- Work request -
Your answer should be one number: the count of lines in these entries that hold the word "switch".

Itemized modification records
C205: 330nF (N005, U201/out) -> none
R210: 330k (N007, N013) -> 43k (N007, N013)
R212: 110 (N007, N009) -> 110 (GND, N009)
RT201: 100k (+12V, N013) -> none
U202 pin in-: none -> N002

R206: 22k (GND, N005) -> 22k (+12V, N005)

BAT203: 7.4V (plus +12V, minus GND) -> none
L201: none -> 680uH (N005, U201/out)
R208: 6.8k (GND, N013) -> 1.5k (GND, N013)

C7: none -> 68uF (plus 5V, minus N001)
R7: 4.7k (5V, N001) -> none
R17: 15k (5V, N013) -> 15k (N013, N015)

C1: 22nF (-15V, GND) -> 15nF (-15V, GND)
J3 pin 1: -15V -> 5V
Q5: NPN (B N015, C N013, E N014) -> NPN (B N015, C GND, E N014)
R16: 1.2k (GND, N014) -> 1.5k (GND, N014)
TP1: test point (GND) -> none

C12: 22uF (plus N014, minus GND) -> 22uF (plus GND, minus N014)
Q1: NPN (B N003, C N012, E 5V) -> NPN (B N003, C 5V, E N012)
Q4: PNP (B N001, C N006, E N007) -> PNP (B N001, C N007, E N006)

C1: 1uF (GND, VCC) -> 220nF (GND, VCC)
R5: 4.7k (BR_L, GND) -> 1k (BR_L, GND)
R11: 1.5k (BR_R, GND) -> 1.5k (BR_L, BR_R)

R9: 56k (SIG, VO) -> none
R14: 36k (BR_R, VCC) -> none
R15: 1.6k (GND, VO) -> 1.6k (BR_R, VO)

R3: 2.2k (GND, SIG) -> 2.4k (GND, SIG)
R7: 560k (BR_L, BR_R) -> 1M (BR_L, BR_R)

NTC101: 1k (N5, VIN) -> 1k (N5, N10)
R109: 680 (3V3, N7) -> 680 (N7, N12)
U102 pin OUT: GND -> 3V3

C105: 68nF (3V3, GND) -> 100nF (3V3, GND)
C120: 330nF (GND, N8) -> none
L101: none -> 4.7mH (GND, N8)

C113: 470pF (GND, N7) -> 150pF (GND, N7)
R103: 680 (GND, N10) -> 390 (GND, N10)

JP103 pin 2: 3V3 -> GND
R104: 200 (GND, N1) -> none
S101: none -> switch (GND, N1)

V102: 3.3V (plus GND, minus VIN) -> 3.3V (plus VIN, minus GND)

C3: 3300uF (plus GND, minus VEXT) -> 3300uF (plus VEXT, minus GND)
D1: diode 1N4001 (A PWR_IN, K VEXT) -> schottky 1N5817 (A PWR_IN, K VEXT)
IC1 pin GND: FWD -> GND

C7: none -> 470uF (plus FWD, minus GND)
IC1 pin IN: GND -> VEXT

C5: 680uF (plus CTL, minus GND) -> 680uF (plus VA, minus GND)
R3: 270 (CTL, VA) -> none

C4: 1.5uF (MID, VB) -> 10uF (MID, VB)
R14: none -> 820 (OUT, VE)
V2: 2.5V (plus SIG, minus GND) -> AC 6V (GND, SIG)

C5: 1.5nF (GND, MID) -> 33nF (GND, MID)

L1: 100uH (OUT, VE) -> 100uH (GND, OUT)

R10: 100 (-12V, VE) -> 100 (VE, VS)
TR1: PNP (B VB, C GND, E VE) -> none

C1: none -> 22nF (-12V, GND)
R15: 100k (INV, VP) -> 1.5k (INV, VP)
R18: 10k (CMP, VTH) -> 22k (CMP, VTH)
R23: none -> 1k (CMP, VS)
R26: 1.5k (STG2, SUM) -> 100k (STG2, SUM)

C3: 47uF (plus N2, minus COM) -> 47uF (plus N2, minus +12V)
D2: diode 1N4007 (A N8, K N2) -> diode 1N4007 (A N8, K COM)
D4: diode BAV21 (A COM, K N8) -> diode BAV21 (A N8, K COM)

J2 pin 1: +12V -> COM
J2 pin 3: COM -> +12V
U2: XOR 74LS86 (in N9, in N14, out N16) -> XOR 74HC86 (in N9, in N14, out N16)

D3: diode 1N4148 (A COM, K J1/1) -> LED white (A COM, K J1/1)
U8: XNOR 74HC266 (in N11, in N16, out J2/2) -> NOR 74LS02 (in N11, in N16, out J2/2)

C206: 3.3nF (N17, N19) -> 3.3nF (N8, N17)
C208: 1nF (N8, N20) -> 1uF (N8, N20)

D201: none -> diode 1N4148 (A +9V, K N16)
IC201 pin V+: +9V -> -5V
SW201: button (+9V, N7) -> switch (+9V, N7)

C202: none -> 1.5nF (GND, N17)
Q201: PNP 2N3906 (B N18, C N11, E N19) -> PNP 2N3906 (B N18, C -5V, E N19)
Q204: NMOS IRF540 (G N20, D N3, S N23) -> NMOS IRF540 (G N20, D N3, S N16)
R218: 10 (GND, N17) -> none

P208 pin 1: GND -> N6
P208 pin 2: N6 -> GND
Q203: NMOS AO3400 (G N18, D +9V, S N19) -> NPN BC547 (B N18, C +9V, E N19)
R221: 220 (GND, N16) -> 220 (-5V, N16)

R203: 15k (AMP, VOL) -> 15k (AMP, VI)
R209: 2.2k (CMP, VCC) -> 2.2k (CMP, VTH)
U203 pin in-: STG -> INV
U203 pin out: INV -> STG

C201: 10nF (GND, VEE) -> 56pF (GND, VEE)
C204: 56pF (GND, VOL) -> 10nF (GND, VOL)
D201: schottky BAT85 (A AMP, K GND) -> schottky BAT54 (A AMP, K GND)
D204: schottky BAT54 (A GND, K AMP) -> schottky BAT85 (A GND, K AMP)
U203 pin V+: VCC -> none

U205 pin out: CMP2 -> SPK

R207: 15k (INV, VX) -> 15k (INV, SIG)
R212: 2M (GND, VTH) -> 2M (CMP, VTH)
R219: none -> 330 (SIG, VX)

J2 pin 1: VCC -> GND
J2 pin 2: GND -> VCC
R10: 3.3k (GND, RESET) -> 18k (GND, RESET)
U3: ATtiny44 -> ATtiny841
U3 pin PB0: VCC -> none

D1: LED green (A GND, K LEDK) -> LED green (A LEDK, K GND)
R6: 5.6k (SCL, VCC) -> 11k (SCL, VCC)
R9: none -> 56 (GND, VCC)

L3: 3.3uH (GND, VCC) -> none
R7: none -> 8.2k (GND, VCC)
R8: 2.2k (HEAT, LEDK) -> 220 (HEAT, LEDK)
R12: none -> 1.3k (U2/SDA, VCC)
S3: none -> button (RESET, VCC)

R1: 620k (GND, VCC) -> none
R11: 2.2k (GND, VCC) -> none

- Exercise response -
2